Your instructions: Reproduce the data verbatim from the line containing "Obstruent (61, 134)" through the line containing "From the cell", and give no other lines.

Input material:
===
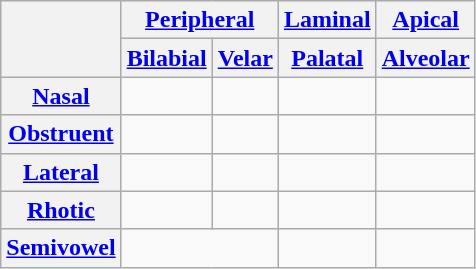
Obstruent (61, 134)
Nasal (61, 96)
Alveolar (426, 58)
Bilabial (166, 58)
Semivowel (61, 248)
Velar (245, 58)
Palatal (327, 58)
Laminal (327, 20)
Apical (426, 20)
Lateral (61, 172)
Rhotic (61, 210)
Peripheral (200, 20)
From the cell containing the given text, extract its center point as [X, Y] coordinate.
===
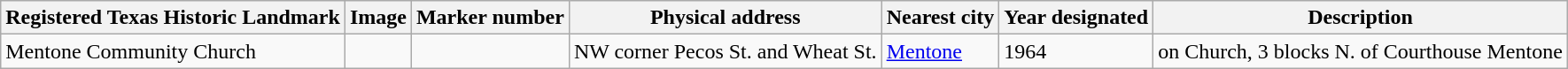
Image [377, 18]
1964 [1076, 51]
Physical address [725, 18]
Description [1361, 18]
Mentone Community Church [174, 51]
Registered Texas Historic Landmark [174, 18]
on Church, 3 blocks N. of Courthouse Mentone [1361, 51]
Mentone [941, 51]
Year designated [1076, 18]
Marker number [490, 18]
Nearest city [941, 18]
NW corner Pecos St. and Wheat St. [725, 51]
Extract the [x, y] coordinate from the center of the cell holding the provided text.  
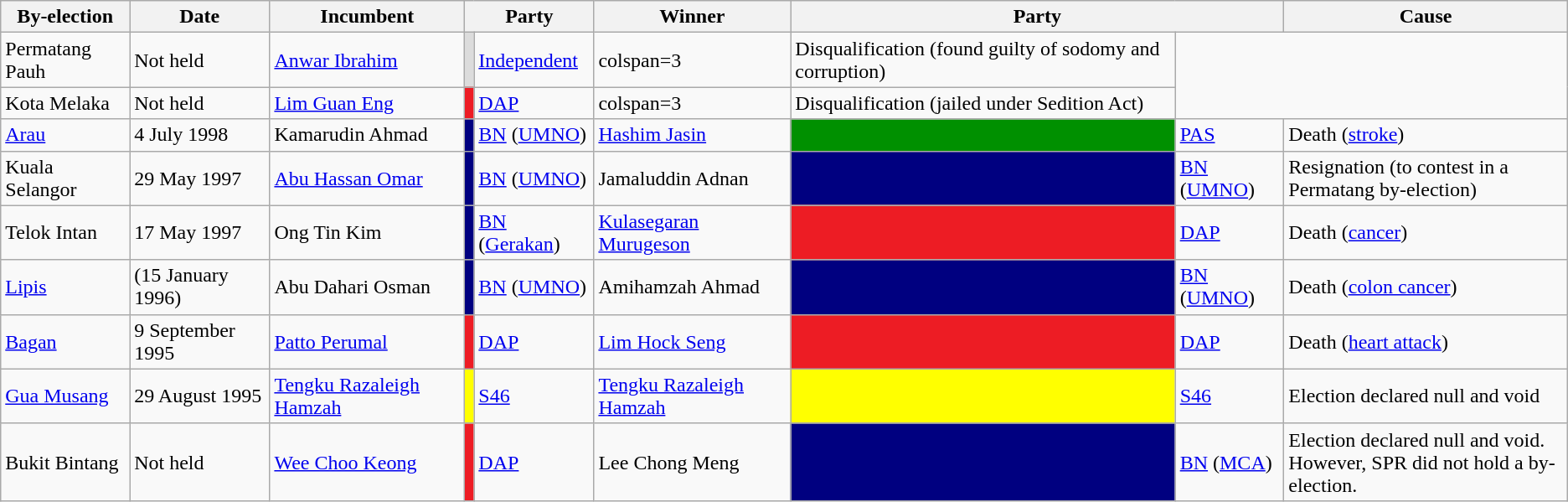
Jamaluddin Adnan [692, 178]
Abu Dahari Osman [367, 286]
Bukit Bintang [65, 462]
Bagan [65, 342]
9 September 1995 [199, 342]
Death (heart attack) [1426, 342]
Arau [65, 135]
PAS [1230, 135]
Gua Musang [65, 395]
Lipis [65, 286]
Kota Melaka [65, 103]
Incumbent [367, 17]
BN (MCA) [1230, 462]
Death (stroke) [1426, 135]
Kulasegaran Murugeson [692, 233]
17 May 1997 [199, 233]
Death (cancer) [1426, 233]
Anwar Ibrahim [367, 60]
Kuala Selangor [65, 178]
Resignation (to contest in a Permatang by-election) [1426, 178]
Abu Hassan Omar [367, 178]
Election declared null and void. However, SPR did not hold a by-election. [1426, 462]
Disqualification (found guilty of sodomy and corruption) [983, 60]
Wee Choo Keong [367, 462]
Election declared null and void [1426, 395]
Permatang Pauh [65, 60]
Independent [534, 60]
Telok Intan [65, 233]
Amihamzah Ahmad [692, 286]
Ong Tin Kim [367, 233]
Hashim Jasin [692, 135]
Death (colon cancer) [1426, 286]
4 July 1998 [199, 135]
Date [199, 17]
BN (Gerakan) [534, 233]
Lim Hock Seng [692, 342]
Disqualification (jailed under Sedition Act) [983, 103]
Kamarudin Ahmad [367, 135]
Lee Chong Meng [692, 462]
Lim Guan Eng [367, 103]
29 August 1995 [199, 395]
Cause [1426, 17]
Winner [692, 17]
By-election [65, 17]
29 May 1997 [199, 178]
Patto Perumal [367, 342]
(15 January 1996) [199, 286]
===
Answer:
Obstruent (61, 134)
Nasal (61, 96)
Alveolar (426, 58)
Bilabial (166, 58)
Semivowel (61, 248)
Velar (245, 58)
Palatal (327, 58)
Laminal (327, 20)
Apical (426, 20)
Lateral (61, 172)
Rhotic (61, 210)
Peripheral (200, 20)
From the cell containing the given text, extract its center point as [X, Y] coordinate.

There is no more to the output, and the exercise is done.